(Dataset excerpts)
[START]
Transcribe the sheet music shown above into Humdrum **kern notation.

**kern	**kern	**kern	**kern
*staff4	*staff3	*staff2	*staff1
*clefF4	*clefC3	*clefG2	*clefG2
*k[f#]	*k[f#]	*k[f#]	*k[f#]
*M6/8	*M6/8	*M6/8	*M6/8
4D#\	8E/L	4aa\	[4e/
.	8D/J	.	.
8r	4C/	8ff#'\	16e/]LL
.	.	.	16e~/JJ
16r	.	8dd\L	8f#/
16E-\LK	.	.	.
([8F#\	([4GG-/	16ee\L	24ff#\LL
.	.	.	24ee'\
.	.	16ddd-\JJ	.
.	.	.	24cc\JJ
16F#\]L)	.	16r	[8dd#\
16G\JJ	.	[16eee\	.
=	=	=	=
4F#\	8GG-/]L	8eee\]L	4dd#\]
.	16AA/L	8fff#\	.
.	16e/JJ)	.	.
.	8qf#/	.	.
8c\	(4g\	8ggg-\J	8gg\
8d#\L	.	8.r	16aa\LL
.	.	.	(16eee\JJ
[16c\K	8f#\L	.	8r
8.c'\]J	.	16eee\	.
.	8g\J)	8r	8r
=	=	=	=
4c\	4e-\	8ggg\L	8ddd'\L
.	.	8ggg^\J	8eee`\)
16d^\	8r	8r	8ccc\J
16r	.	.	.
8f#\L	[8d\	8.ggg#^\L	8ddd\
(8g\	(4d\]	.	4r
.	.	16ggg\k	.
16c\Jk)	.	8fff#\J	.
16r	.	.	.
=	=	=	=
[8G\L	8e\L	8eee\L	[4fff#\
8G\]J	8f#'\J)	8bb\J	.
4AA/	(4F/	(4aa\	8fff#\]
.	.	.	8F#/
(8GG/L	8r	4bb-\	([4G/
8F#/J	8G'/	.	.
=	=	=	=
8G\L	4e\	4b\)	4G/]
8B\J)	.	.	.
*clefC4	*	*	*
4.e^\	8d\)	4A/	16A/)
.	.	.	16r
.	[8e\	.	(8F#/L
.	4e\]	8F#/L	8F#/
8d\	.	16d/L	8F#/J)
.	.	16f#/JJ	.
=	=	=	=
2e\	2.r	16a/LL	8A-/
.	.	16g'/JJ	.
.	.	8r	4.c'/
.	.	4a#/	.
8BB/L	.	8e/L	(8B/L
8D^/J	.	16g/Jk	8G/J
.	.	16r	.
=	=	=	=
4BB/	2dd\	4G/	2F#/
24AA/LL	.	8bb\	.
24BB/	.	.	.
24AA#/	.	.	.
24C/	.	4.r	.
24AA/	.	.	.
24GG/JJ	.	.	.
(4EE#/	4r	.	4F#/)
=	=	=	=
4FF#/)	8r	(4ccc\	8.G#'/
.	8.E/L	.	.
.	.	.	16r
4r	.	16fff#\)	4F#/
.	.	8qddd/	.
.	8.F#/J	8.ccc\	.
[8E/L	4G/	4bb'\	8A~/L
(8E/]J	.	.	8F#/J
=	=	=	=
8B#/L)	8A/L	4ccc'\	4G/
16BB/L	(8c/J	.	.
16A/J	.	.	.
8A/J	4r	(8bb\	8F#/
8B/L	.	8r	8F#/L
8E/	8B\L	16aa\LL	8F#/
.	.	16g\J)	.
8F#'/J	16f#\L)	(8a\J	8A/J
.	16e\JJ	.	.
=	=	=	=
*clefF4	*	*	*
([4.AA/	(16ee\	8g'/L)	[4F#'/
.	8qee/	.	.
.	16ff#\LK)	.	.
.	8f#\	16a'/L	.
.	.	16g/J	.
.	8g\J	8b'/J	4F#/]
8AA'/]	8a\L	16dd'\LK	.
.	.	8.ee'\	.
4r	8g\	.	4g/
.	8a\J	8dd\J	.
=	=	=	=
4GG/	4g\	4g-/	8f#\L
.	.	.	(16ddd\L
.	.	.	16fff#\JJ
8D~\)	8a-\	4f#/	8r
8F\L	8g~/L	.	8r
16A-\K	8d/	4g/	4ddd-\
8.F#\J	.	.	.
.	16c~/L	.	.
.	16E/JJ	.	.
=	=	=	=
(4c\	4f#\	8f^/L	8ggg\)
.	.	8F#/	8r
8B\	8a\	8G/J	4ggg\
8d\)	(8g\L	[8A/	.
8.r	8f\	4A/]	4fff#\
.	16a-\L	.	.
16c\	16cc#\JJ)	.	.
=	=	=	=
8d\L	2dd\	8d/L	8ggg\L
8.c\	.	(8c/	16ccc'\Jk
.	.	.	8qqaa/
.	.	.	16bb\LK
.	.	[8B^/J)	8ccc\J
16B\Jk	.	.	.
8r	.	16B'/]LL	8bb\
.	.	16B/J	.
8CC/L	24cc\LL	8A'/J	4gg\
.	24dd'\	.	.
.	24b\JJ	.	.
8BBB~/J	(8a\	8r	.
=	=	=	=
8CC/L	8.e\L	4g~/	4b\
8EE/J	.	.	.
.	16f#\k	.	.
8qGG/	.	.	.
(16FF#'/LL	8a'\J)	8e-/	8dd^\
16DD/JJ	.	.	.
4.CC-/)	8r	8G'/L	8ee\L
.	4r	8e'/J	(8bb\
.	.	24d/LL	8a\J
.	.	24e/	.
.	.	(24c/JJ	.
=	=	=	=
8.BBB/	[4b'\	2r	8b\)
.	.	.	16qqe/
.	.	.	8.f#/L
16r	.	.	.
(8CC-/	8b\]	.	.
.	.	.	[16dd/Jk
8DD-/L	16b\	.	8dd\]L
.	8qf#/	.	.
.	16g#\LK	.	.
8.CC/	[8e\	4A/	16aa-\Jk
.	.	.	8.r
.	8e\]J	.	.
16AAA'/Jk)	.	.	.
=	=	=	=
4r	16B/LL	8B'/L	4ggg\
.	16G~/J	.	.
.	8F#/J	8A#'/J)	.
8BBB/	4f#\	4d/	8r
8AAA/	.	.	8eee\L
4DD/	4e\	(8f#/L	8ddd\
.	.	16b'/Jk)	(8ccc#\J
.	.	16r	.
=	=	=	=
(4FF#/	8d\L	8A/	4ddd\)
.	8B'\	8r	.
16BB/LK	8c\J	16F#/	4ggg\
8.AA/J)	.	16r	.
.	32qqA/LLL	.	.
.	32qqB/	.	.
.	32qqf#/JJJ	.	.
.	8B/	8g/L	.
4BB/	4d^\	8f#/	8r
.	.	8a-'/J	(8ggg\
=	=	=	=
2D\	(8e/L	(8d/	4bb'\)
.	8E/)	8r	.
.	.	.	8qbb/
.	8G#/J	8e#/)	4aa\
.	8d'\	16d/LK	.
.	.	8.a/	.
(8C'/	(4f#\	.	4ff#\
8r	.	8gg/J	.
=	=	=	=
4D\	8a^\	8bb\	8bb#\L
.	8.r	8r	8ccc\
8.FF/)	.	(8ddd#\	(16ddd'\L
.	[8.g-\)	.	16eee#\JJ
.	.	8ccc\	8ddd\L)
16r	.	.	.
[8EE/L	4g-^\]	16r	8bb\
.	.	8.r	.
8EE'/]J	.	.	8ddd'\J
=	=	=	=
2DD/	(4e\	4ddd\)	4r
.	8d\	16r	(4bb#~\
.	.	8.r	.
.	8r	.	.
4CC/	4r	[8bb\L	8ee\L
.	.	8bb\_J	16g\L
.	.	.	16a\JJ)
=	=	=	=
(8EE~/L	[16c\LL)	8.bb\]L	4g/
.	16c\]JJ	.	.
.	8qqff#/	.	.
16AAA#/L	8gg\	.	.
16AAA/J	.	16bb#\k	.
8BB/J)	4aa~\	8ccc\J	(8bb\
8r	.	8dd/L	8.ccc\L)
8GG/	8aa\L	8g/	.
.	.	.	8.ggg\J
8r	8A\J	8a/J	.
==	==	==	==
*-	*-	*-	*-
[END]
:: TASK DIRECTIONS ::
Identify every line in the entries above that contains the string "kern", treating uppercase and lowercase as distinct, and copy each such line in full.

:: EXERCISE RESPONSE ::
Transcribe the sheet music shown above into Humdrum **kern notation.
**kern	**kern	**kern	**kern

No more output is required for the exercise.